### Data for analysis
________________________________________

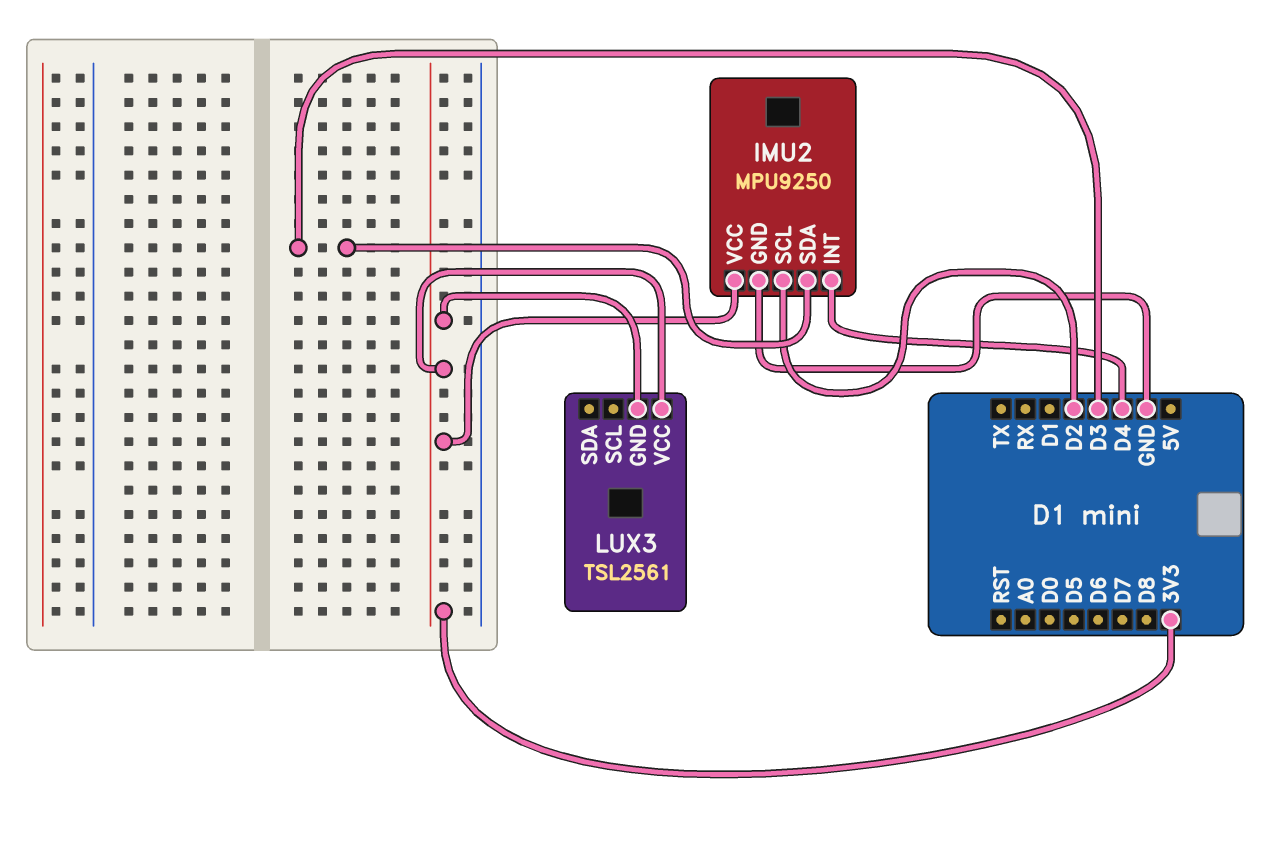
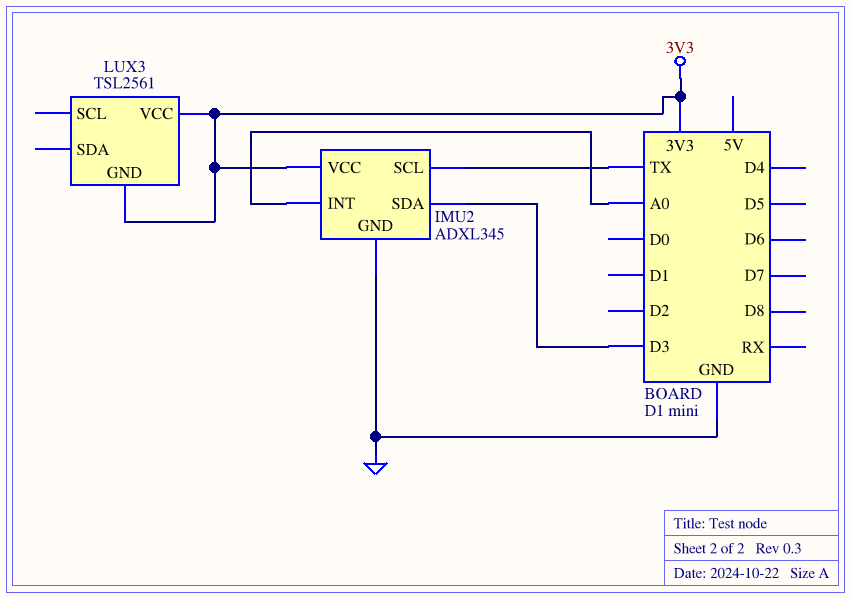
IMU2: MPU9250 -> ADXL345
IMU2 pin INT: D4 -> A0
IMU2 pin SCL: D2 -> TX

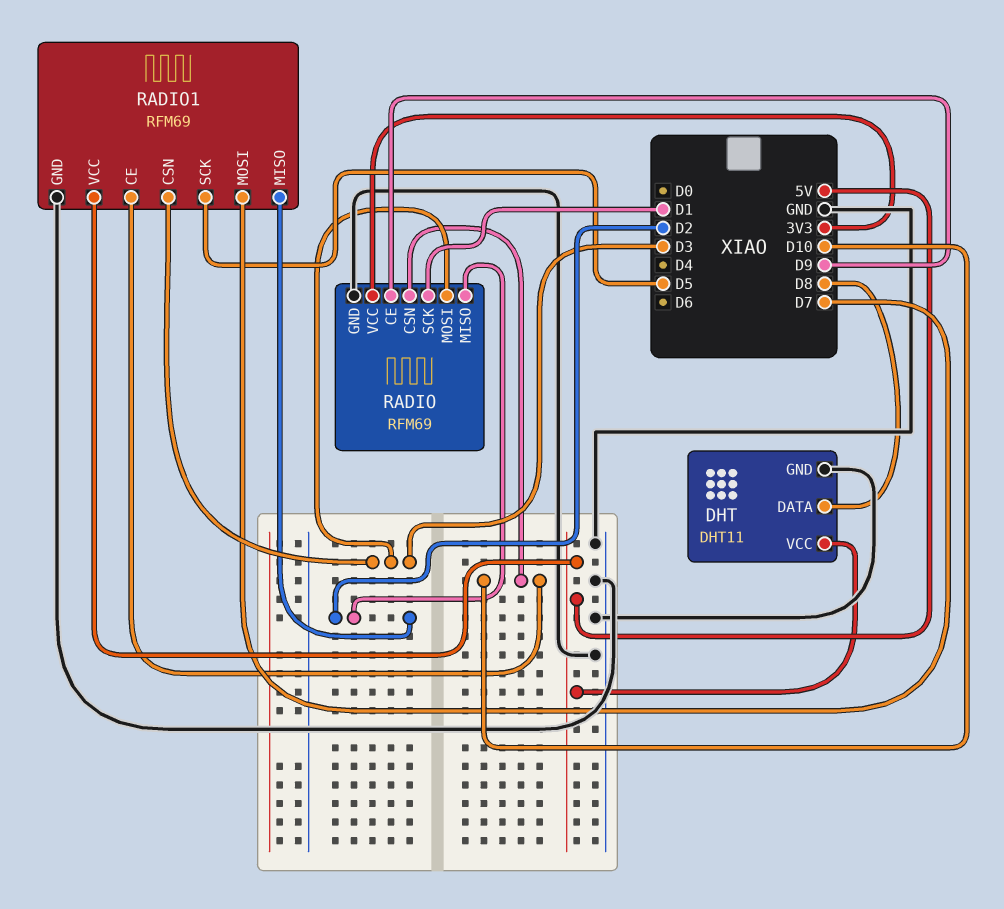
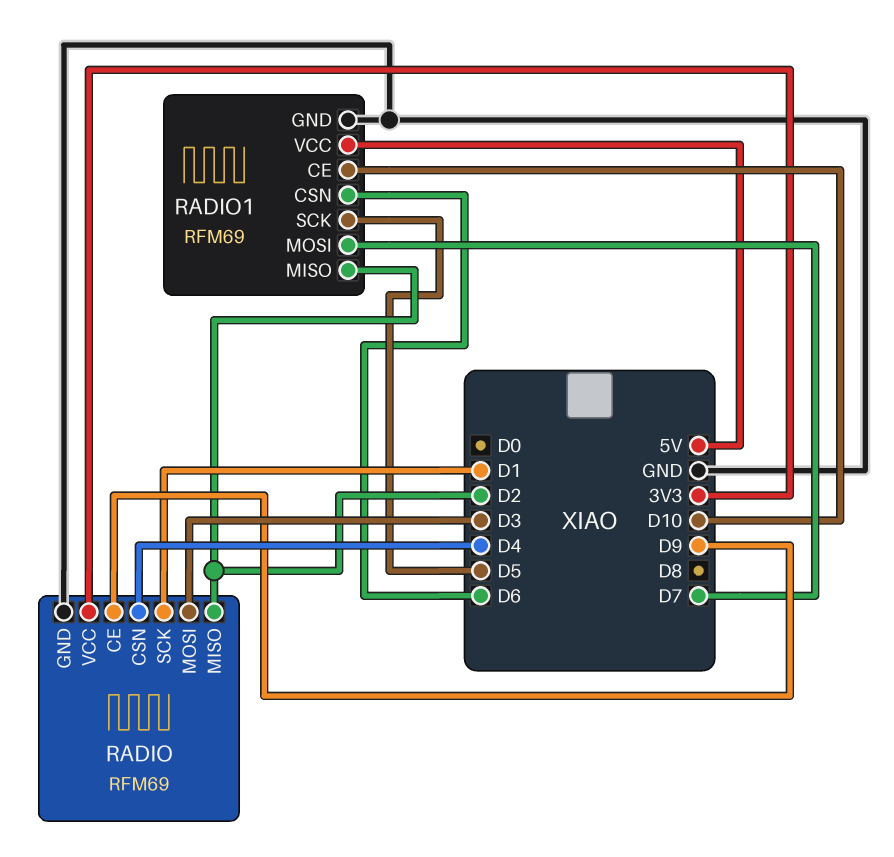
DHT: DHT11 -> none
DHT pin DATA: D8 -> none
DHT pin GND: GND -> none
DHT pin VCC: 5V -> none
RADIO pin CSN: D10 -> D4
RADIO1 pin CSN: D3 -> D6

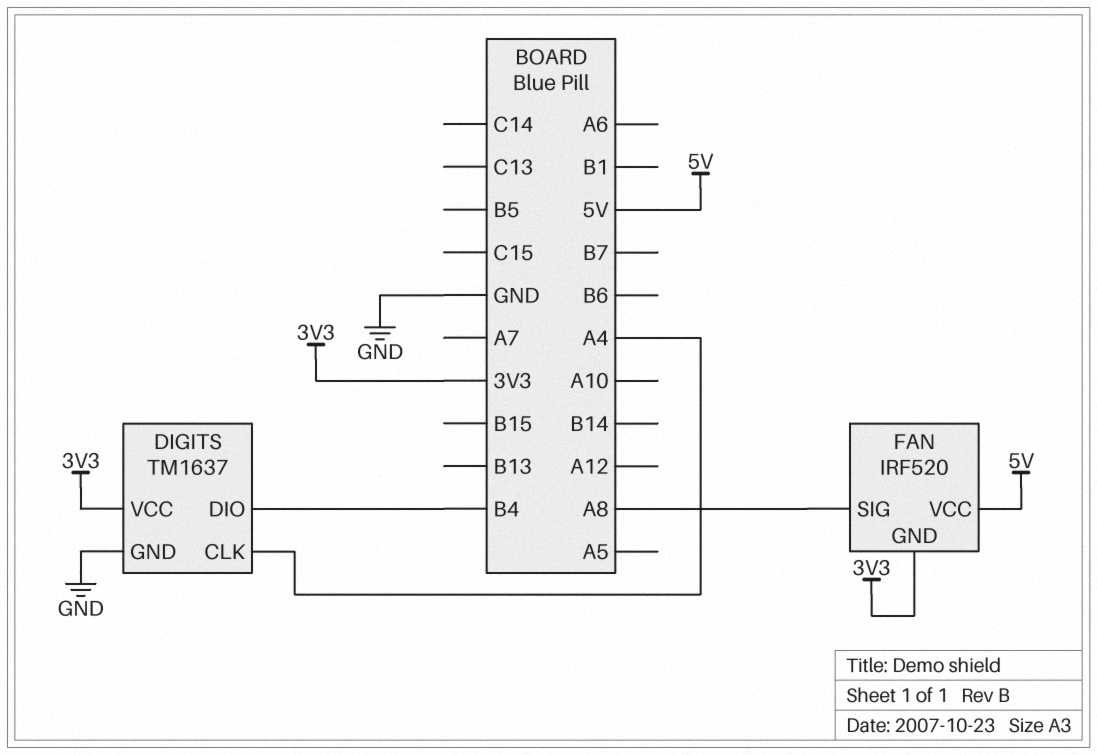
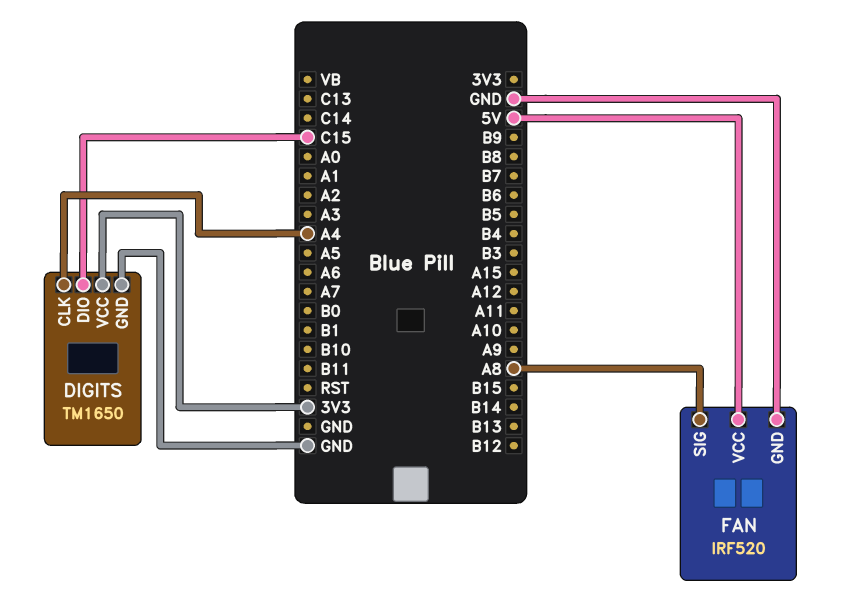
DIGITS: TM1637 -> TM1650
DIGITS pin DIO: B4 -> C15
FAN pin GND: 3V3 -> GND

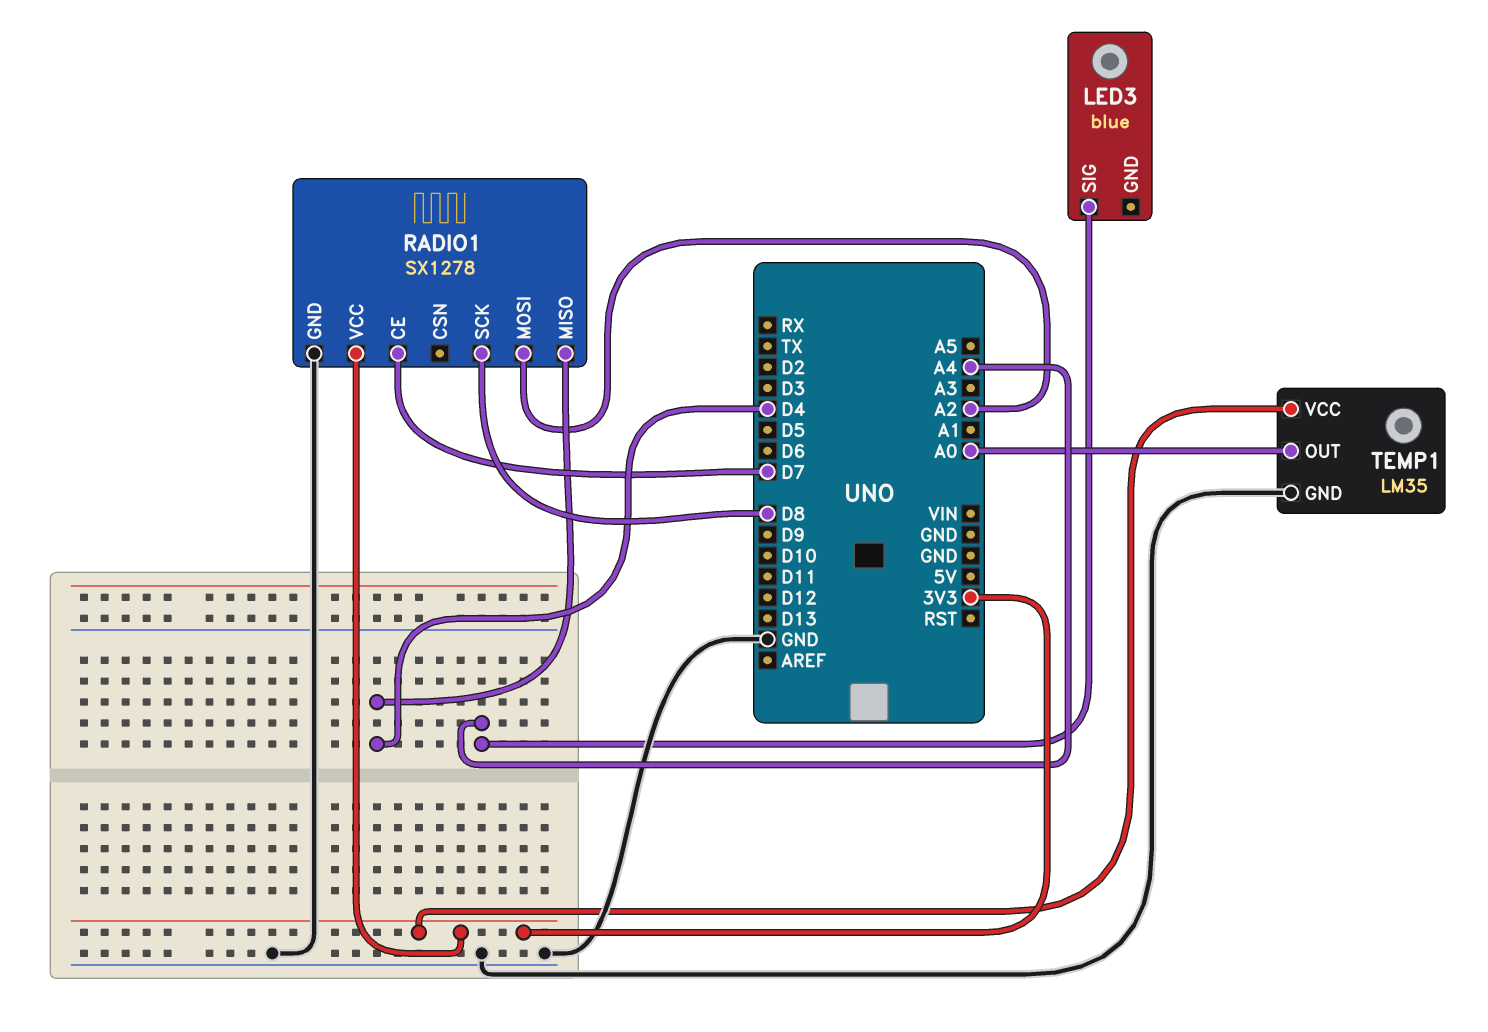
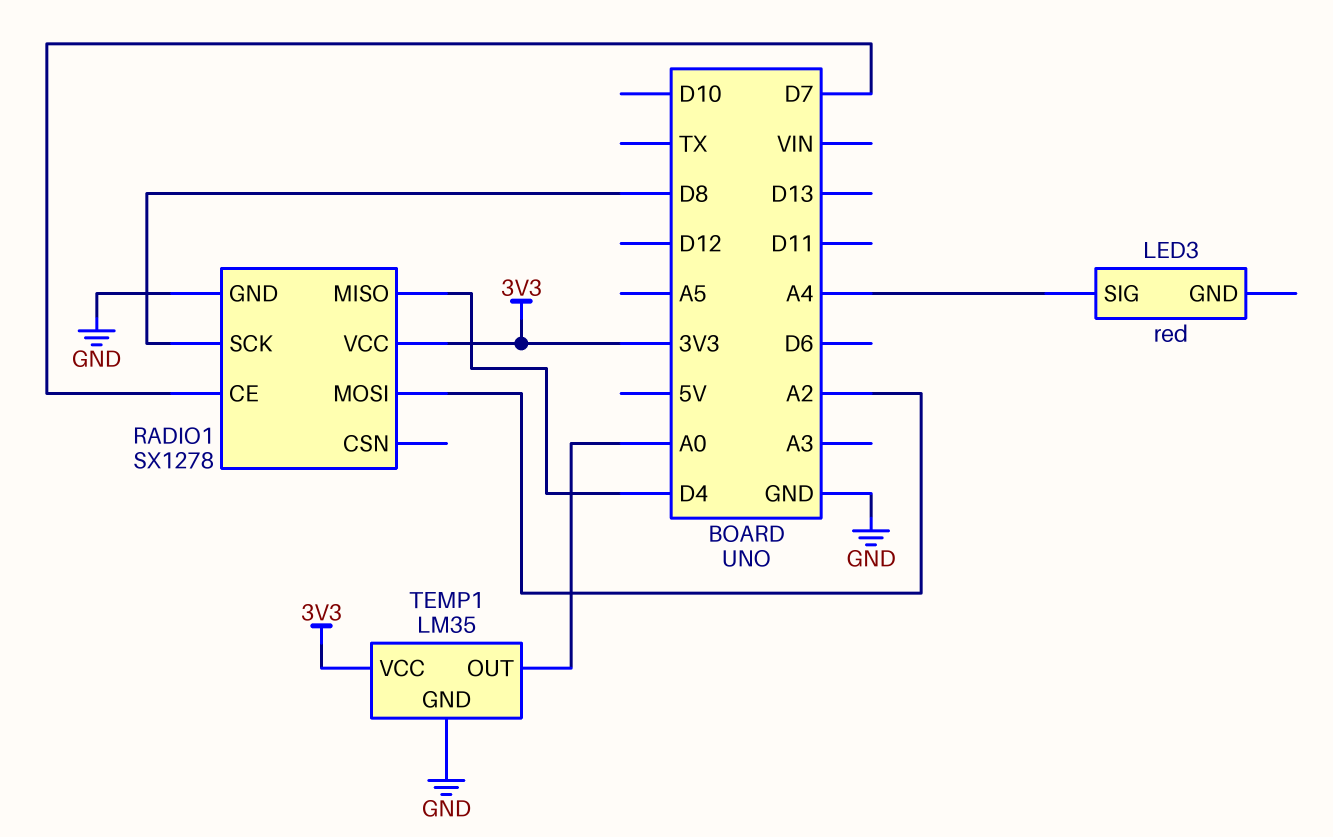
LED3: blue -> red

________________________________________

### Description of the task
The word "none" appears in some lines above. Return every one of those lines.

### Output for this task
DHT: DHT11 -> none
DHT pin DATA: D8 -> none
DHT pin GND: GND -> none
DHT pin VCC: 5V -> none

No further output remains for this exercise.